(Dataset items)
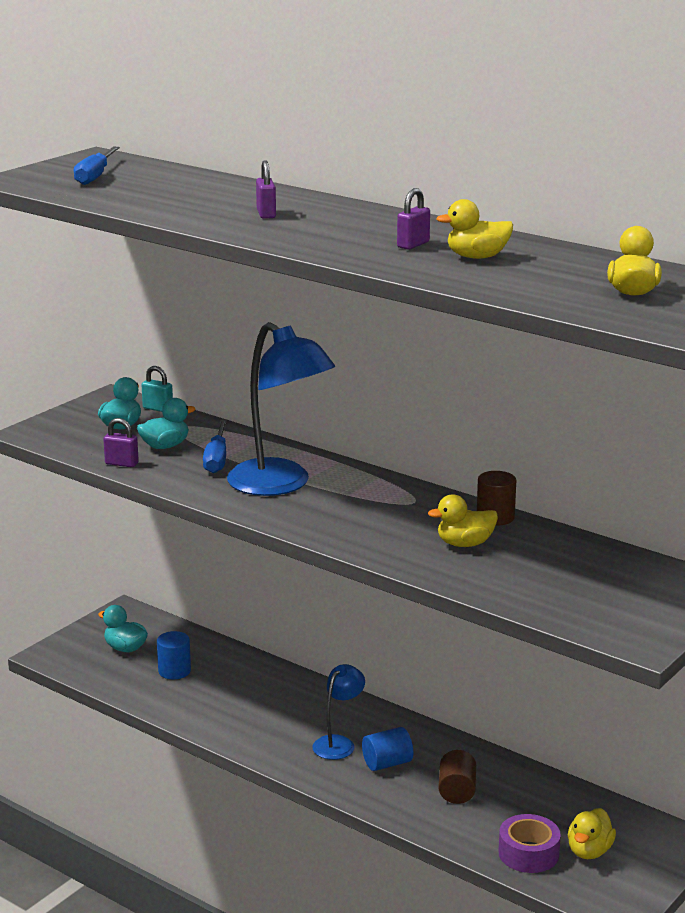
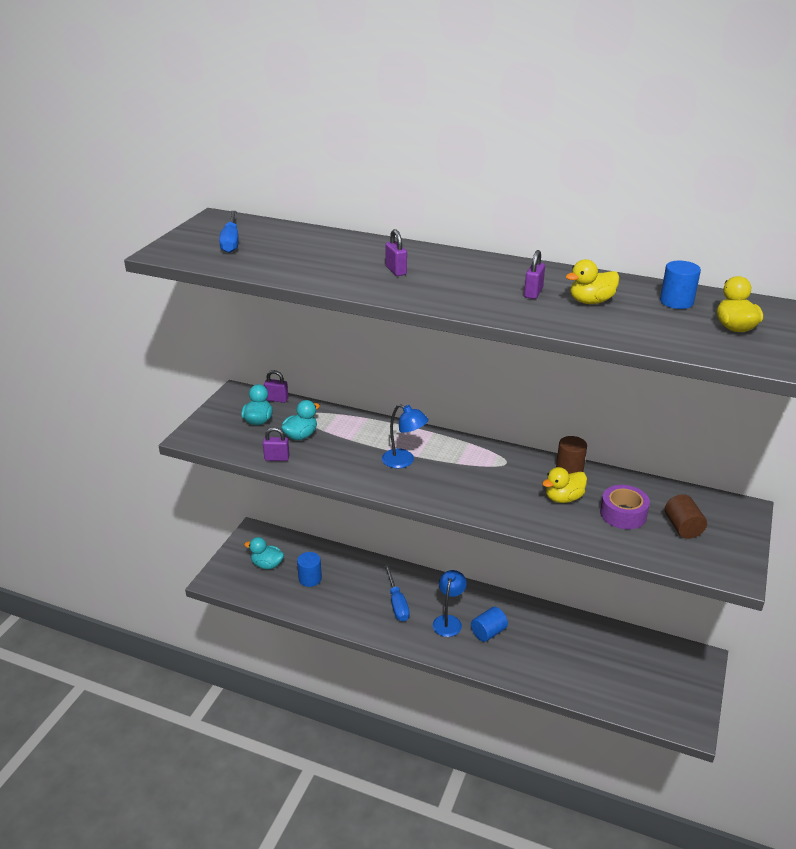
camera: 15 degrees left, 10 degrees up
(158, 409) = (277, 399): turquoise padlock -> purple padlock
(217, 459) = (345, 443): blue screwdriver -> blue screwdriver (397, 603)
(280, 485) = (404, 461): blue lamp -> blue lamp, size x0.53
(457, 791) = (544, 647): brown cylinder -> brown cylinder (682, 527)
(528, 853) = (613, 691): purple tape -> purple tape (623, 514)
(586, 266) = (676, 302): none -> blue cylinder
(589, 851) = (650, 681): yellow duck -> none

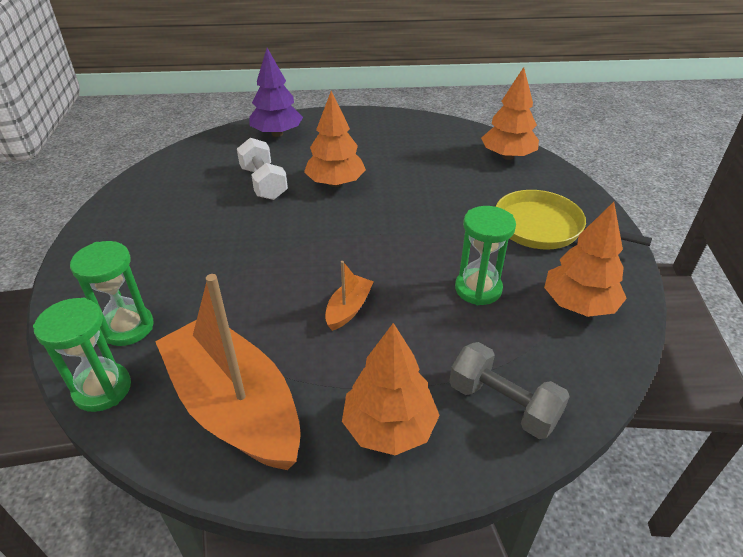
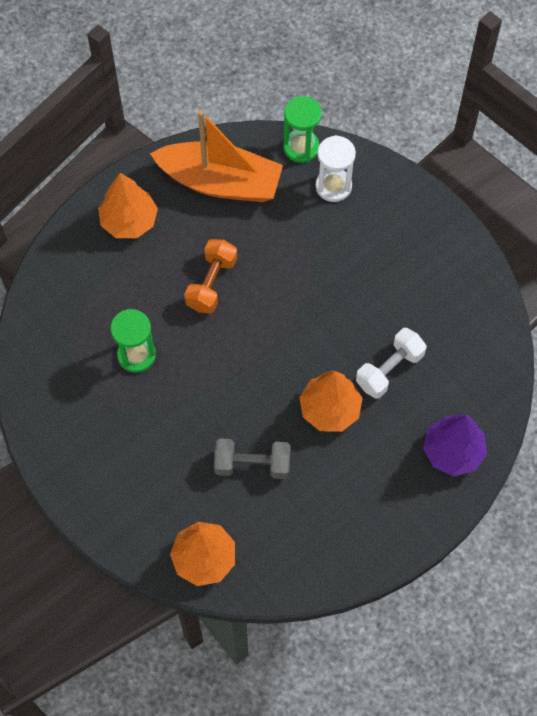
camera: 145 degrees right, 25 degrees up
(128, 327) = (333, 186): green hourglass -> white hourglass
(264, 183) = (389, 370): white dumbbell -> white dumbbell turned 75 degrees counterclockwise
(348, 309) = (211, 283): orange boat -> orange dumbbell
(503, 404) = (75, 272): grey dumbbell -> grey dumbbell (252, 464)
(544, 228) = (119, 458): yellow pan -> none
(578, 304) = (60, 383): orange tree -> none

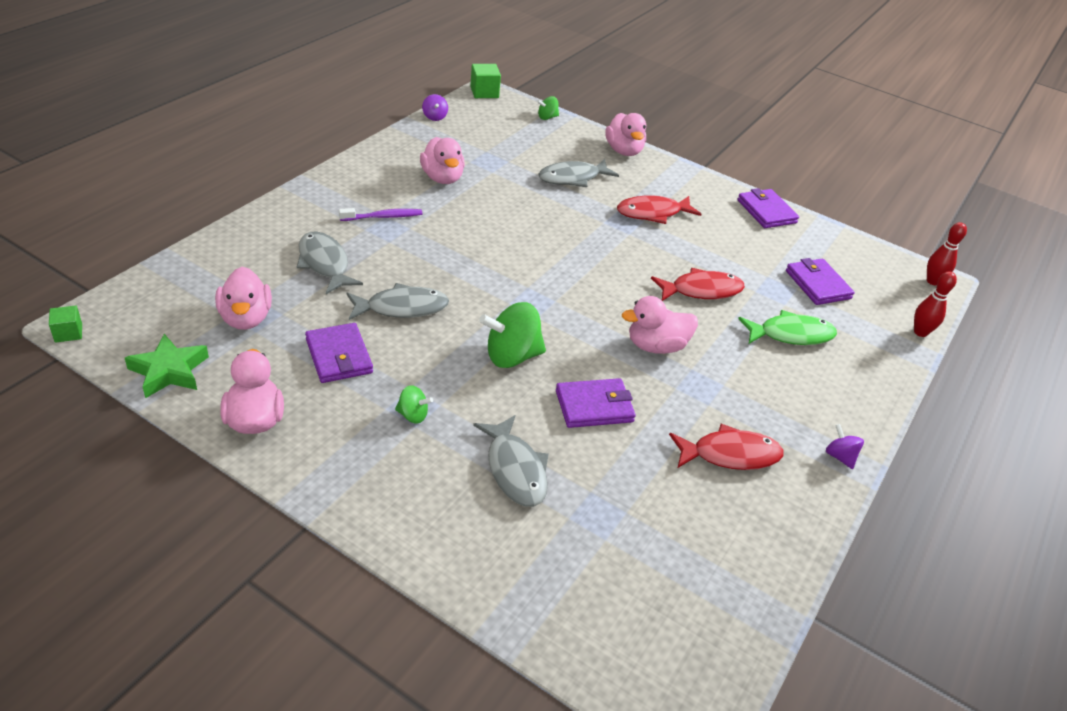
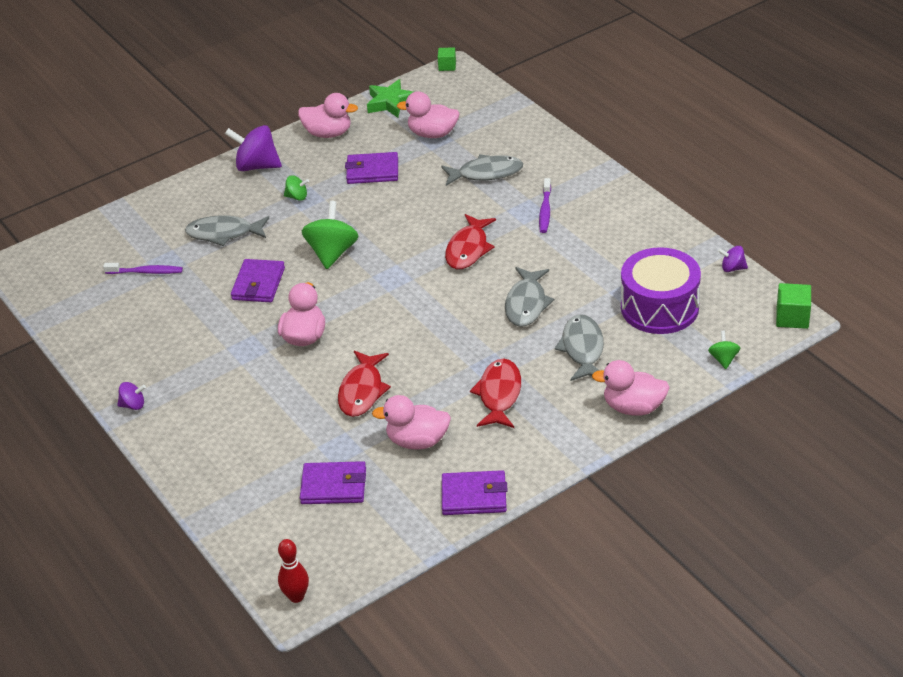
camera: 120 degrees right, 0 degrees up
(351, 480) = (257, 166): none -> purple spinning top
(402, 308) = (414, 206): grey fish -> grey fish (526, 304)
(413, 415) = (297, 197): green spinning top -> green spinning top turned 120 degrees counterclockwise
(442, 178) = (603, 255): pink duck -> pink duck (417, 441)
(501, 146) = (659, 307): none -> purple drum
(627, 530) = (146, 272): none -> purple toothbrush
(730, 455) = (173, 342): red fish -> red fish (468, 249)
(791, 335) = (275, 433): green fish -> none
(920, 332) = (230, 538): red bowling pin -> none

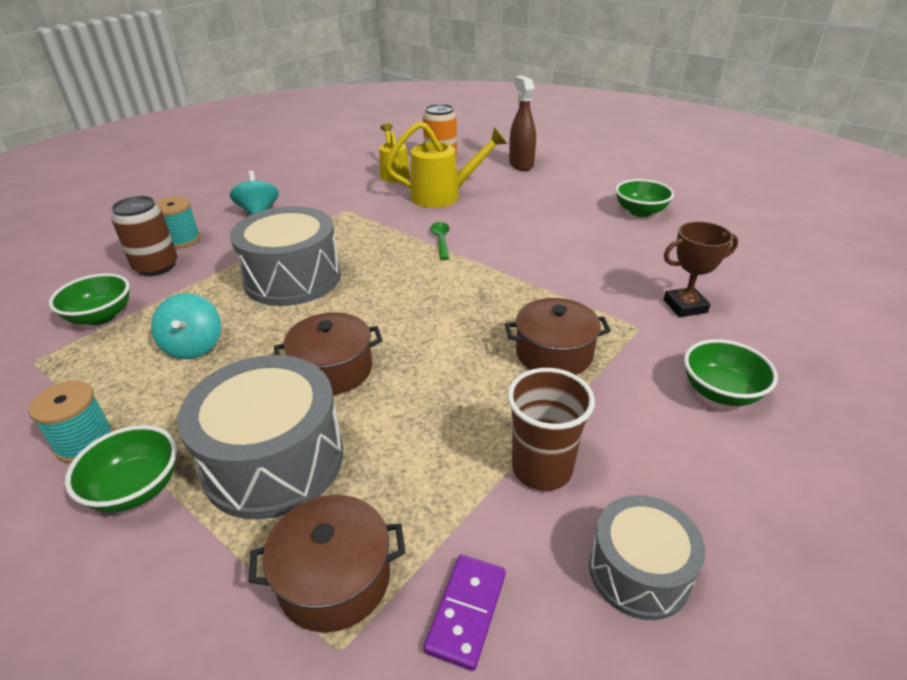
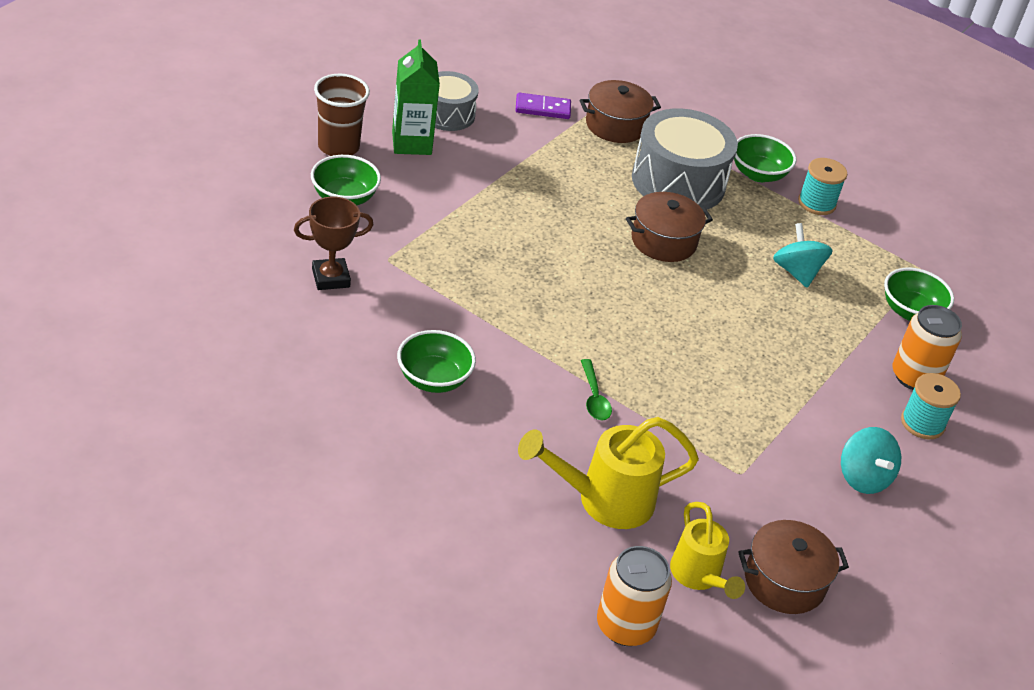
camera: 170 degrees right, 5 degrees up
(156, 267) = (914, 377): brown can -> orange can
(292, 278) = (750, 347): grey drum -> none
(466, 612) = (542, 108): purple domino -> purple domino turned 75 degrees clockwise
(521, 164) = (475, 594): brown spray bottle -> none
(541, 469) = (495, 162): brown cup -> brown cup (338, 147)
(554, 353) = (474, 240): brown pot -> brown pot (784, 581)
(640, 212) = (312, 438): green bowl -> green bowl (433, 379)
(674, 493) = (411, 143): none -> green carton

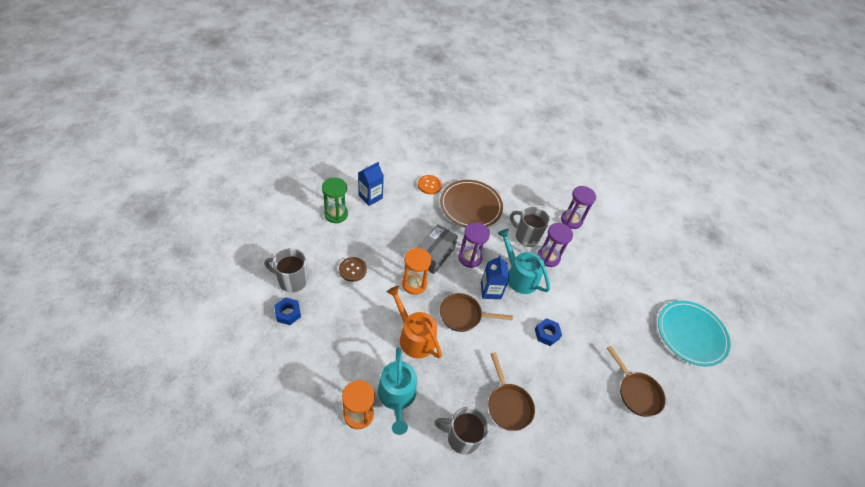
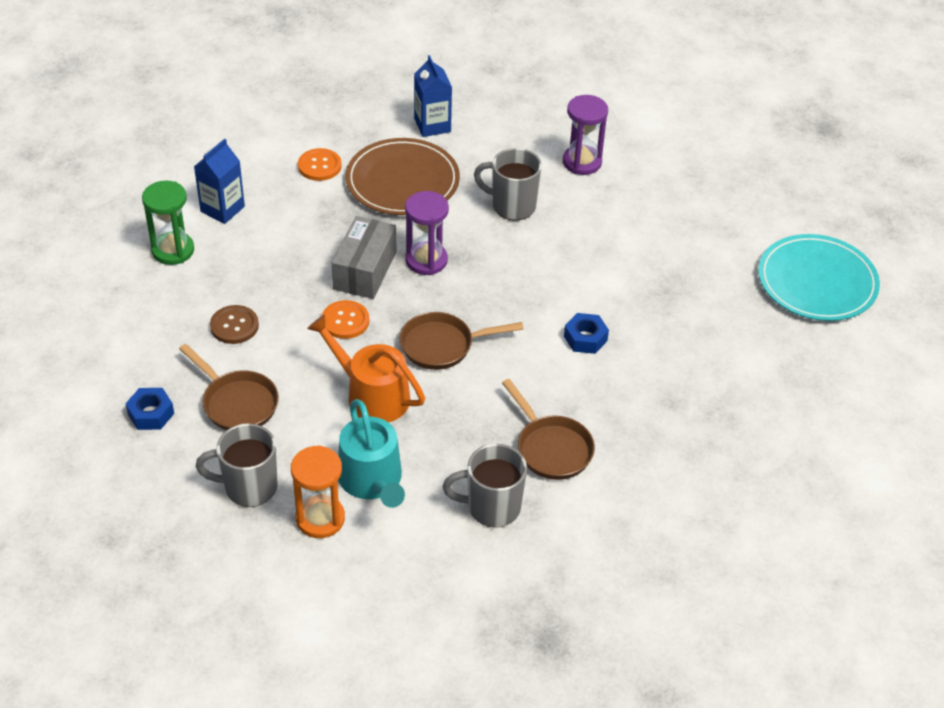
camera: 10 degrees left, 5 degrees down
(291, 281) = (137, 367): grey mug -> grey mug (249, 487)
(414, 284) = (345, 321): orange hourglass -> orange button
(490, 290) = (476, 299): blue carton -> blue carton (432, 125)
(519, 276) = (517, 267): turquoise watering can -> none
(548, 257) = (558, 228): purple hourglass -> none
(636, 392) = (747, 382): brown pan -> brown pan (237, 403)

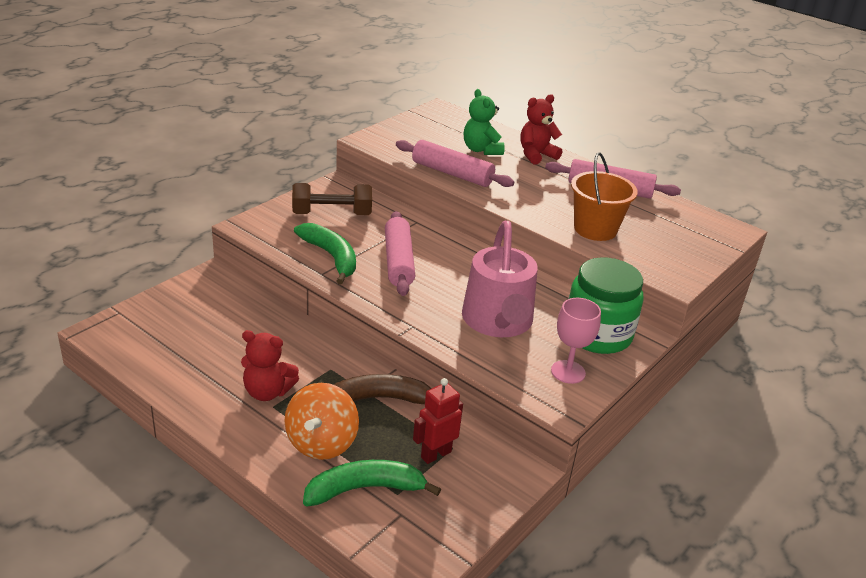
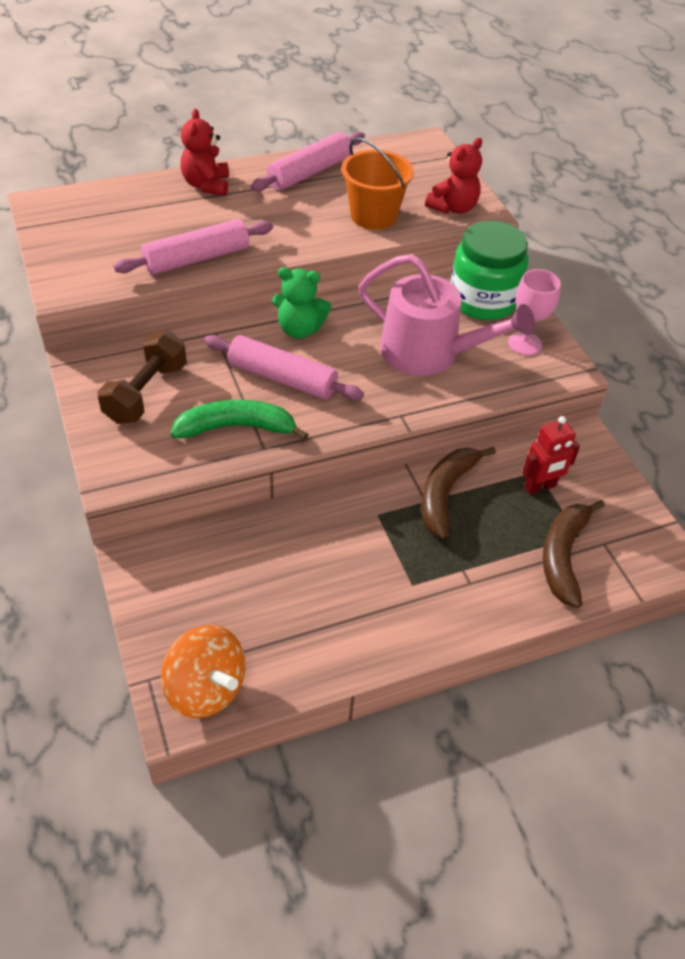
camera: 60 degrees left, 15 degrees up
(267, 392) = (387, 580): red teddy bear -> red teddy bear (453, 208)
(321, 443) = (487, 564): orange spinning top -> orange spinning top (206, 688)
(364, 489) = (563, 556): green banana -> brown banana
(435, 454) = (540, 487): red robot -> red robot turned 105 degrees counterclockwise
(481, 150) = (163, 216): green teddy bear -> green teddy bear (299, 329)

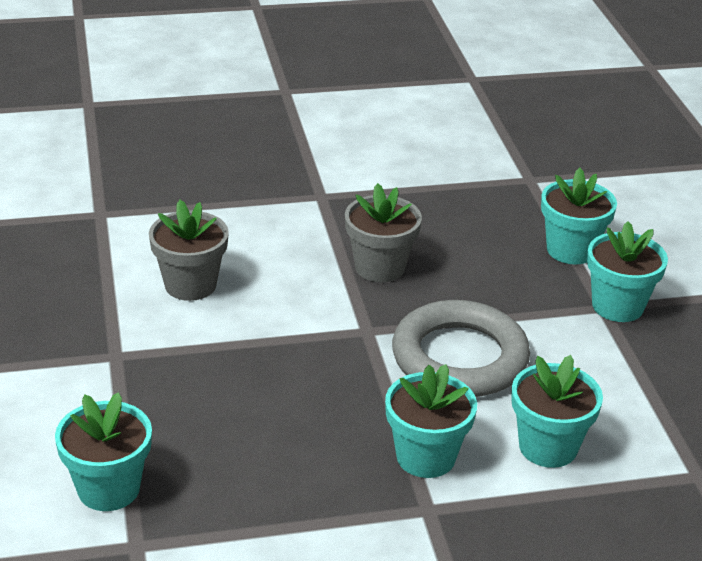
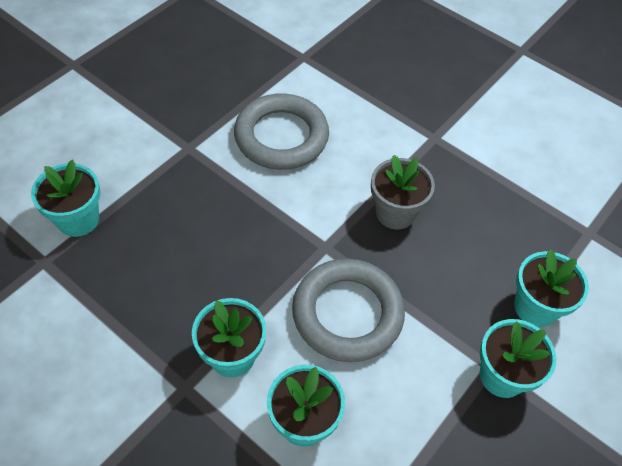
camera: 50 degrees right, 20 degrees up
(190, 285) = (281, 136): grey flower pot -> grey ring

§ **Work item**:
Leave out the pictures and repeat exactly the lines from the first line of the data through the line containing "camera: 145 degrees right, 25 degrees up". Add nothing else.

§ **Answer to this exercise**:
camera: 15 degrees left, 10 degrees up
(158, 409) = (277, 399): turquoise padlock -> purple padlock
(217, 459) = (345, 443): blue screwdriver -> blue screwdriver (397, 603)
(280, 485) = (404, 461): blue lamp -> blue lamp, size x0.53
(457, 791) = (544, 647): brown cylinder -> brown cylinder (682, 527)
(528, 853) = (613, 691): purple tape -> purple tape (623, 514)
(586, 266) = (676, 302): none -> blue cylinder
(589, 851) = (650, 681): yellow duck -> none

camera: 145 degrees right, 25 degrees up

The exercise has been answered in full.